* [WHAT YOU SHOULD DO]: Write out each line of the records that has "with" in it.

::: DATA SHOWN :::

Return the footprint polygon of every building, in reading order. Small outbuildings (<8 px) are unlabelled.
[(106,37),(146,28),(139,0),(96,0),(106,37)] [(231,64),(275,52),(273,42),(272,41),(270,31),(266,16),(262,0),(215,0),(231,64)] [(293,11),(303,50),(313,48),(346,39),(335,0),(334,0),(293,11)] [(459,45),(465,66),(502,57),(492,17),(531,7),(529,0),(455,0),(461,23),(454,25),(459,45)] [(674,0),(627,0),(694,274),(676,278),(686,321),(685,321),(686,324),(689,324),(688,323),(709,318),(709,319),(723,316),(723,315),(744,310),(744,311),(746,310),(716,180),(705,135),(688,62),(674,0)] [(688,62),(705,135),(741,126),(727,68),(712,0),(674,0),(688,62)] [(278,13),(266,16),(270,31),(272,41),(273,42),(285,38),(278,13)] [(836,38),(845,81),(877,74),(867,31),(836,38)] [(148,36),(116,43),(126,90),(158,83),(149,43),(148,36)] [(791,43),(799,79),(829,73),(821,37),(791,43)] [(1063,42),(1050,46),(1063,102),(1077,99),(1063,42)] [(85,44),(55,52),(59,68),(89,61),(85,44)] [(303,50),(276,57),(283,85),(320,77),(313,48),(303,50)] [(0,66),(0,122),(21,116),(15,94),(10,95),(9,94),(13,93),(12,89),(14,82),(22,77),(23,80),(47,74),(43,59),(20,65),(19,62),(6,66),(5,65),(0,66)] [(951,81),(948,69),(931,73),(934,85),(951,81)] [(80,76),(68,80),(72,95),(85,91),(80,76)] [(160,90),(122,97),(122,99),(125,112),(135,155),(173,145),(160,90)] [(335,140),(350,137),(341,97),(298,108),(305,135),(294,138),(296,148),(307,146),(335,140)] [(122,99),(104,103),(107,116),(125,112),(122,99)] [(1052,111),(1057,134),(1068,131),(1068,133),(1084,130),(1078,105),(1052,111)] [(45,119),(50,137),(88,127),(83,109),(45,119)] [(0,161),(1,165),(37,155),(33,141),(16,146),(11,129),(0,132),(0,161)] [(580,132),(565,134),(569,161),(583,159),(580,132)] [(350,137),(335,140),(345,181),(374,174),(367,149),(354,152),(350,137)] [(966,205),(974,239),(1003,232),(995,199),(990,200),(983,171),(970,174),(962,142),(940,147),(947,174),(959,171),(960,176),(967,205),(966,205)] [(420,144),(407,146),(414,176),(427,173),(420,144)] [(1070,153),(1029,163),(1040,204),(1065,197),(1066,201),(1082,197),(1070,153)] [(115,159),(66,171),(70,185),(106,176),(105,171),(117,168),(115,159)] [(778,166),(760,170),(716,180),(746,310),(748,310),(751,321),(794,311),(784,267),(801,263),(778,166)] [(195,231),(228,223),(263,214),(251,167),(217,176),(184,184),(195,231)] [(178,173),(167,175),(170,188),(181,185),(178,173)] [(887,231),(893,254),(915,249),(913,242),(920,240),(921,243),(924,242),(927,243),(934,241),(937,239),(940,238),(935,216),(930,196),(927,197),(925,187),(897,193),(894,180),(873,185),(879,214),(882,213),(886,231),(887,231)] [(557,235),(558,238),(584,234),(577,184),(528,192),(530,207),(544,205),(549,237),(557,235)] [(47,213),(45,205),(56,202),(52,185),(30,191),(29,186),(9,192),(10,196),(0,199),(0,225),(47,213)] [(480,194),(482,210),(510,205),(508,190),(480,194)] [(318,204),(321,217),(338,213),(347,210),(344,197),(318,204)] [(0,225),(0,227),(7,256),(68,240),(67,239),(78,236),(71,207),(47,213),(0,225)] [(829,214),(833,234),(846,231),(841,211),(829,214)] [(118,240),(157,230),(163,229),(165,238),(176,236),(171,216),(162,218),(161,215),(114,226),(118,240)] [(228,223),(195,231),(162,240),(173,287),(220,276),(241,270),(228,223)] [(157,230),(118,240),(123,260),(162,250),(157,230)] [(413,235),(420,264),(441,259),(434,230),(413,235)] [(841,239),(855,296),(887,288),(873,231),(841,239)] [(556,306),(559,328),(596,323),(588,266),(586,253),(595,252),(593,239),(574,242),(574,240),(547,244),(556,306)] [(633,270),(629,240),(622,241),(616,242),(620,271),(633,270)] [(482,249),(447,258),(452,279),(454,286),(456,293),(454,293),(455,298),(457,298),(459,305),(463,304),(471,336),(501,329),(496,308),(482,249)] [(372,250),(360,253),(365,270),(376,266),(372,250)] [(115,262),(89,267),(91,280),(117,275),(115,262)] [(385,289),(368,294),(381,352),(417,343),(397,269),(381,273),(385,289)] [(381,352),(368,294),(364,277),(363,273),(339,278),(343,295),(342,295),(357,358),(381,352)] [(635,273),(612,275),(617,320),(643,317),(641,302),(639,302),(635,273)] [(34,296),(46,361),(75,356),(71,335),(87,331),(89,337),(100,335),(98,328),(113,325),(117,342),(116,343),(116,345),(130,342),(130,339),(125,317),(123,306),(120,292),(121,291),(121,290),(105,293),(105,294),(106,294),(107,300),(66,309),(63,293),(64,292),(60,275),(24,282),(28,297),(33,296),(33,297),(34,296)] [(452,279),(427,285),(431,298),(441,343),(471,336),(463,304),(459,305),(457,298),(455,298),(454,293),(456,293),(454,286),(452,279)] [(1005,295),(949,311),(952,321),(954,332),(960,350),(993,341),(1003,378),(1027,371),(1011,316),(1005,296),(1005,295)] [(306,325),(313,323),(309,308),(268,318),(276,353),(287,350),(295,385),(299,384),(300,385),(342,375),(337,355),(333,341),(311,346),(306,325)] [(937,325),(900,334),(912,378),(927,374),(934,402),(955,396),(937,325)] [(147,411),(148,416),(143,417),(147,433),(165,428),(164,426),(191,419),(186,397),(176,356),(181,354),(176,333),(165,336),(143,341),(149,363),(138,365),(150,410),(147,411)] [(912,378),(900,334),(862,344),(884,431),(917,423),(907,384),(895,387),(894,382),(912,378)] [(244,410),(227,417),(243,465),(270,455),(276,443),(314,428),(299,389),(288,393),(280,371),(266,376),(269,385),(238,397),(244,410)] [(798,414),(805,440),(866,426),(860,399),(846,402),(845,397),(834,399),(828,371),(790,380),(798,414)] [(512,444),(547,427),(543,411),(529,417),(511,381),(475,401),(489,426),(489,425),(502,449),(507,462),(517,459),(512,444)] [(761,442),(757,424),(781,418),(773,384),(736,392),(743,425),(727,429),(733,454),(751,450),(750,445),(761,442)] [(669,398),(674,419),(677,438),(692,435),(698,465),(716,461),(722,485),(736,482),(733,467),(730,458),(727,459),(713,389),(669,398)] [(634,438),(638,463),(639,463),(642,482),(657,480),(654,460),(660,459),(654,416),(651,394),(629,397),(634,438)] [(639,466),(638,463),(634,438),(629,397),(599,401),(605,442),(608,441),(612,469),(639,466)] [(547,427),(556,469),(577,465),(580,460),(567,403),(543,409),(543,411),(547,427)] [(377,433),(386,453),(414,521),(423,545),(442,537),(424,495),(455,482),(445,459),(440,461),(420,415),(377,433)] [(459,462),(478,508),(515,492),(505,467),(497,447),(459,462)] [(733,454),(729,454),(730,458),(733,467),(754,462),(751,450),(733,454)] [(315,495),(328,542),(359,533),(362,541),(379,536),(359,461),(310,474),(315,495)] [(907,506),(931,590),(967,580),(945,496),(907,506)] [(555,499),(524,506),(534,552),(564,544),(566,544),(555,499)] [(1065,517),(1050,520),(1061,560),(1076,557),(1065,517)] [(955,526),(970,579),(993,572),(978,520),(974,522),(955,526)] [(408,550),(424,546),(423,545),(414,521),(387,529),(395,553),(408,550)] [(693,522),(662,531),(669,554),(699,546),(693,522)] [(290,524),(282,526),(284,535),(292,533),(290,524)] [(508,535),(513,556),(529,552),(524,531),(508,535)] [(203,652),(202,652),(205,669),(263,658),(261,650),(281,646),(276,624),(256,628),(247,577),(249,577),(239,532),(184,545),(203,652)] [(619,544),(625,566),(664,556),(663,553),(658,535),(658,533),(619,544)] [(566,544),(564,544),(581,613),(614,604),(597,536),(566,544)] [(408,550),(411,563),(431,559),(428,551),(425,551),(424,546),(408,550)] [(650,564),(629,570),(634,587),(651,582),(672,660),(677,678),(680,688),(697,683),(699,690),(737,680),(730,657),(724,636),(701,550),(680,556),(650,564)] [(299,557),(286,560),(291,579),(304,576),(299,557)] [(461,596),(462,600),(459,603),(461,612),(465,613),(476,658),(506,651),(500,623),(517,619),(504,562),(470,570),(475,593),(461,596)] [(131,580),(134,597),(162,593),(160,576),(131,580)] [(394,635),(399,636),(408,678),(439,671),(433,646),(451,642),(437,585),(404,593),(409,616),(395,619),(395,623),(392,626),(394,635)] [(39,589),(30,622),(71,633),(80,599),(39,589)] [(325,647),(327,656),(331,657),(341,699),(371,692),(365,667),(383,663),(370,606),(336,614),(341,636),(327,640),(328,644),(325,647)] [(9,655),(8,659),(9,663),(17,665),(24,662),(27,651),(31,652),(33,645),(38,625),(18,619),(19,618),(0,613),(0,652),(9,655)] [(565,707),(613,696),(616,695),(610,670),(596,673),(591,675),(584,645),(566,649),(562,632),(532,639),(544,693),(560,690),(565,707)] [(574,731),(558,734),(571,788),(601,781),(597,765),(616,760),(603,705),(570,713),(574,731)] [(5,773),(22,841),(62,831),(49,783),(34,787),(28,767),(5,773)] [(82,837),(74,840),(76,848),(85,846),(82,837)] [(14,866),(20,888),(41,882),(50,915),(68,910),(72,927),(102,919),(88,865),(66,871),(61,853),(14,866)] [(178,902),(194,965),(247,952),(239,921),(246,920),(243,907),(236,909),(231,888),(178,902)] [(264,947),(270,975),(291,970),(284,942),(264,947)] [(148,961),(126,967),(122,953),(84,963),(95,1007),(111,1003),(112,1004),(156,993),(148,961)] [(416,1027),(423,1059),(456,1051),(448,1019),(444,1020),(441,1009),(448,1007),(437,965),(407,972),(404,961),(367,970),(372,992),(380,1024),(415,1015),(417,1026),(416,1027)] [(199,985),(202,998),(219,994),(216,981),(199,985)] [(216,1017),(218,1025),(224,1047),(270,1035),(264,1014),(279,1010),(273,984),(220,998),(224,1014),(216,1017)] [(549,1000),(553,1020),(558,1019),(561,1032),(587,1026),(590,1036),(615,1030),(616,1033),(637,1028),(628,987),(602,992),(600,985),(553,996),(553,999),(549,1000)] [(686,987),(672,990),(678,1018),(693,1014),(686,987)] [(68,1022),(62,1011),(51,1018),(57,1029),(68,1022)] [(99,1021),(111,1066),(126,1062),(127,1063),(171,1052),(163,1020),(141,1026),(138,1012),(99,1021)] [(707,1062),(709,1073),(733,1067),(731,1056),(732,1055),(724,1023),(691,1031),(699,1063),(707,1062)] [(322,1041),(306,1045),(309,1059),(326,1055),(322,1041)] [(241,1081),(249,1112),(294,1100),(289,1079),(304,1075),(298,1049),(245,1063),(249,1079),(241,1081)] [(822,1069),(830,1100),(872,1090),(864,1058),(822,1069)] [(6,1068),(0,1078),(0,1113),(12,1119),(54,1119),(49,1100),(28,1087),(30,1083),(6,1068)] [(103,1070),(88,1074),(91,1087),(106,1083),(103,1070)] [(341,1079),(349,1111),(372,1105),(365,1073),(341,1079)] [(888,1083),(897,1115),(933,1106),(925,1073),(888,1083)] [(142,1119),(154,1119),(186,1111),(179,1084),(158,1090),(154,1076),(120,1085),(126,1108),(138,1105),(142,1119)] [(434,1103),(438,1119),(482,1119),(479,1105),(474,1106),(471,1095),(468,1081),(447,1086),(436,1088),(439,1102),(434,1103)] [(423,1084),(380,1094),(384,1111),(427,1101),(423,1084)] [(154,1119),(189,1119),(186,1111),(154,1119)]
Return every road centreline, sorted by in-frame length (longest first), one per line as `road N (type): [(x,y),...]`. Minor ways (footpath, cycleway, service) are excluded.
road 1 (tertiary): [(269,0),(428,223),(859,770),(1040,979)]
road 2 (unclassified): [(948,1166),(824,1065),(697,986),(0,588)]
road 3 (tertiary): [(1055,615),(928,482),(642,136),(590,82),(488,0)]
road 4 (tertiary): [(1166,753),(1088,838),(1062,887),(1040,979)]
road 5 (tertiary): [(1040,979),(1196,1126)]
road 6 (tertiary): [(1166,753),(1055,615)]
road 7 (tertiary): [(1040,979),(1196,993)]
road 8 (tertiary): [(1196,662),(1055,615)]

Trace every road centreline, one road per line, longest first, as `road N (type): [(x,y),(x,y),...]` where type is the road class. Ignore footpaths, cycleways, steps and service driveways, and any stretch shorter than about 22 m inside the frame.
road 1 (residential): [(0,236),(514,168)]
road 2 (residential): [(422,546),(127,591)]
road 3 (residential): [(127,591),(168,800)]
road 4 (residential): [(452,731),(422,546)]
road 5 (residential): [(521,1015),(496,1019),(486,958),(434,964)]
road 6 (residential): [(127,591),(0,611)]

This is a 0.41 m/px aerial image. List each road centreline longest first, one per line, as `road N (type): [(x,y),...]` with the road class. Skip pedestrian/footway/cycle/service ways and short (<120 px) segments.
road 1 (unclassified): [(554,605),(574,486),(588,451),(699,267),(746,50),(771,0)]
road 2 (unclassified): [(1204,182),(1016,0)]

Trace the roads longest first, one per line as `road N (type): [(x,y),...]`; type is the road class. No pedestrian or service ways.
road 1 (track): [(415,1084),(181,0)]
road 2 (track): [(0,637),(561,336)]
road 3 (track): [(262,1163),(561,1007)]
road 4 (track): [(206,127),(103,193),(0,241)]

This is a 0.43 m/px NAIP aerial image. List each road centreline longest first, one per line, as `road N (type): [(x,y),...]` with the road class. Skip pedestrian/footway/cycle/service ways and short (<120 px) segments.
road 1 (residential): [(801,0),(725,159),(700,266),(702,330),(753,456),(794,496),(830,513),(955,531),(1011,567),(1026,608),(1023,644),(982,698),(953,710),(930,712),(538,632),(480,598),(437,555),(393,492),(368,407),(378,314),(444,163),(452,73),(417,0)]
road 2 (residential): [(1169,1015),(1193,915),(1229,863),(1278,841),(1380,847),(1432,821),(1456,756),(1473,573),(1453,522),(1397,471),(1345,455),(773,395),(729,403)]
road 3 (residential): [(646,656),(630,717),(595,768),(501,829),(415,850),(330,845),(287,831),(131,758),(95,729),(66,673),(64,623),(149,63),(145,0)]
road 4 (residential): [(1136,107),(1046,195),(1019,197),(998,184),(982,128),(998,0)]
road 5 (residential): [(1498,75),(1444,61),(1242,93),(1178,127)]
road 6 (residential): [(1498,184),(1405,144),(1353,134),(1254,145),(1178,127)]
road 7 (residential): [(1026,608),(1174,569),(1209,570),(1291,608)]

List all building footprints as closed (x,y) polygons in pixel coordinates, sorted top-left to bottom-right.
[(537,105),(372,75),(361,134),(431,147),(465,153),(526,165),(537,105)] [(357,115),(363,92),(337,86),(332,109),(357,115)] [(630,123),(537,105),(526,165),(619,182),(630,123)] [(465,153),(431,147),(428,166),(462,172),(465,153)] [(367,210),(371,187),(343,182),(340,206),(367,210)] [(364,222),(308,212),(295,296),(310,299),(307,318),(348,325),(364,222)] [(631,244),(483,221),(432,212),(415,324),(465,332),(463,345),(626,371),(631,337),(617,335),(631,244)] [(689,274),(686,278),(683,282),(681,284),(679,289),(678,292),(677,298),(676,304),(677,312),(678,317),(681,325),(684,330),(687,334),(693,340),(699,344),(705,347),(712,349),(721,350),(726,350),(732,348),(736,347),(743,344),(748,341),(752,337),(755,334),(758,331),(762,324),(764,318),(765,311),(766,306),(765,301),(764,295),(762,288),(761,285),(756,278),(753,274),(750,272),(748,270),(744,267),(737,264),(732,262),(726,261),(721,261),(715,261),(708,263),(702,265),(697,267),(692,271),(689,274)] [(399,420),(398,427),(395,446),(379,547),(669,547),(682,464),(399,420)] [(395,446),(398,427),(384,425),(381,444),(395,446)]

:::

* [SOLUTION TO THIS TASK]:
This is a 0.41 m/px aerial image. List each road centreline longest first, one per line, as `road N (type): [(x,y),...]` with the road class. Skip pedestrian/footway/cycle/service ways and short (<120 px) segments.
This is a 0.43 m/px NAIP aerial image. List each road centreline longest first, one per line, as `road N (type): [(x,y),...]` with the road class. Skip pedestrian/footway/cycle/service ways and short (<120 px) segments.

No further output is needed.